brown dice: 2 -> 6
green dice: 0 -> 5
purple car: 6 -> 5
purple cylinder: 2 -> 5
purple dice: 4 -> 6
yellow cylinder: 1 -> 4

--

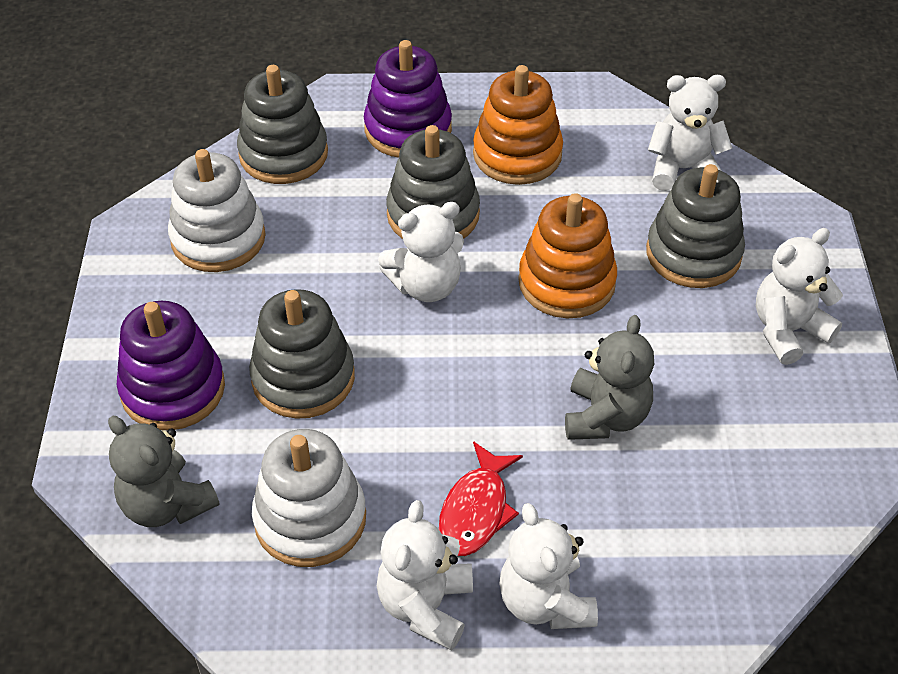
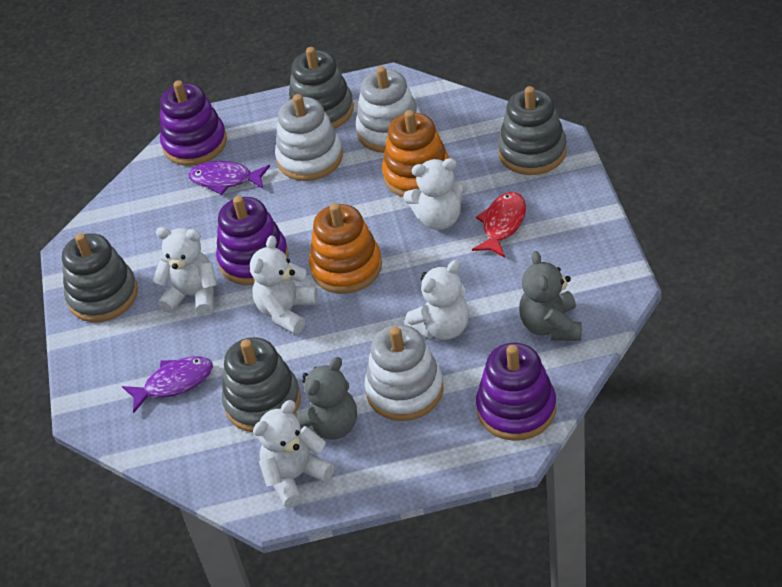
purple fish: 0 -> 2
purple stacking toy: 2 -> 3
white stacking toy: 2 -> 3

▶ **How to complete this task**:
Retype, in the same exact form, the lines of the material above from the line holding "green dice: 0 -> 5" through the line holding "yellow cylinder: 1 -> 4".

▶ **Task output**:
green dice: 0 -> 5
purple car: 6 -> 5
purple cylinder: 2 -> 5
purple dice: 4 -> 6
yellow cylinder: 1 -> 4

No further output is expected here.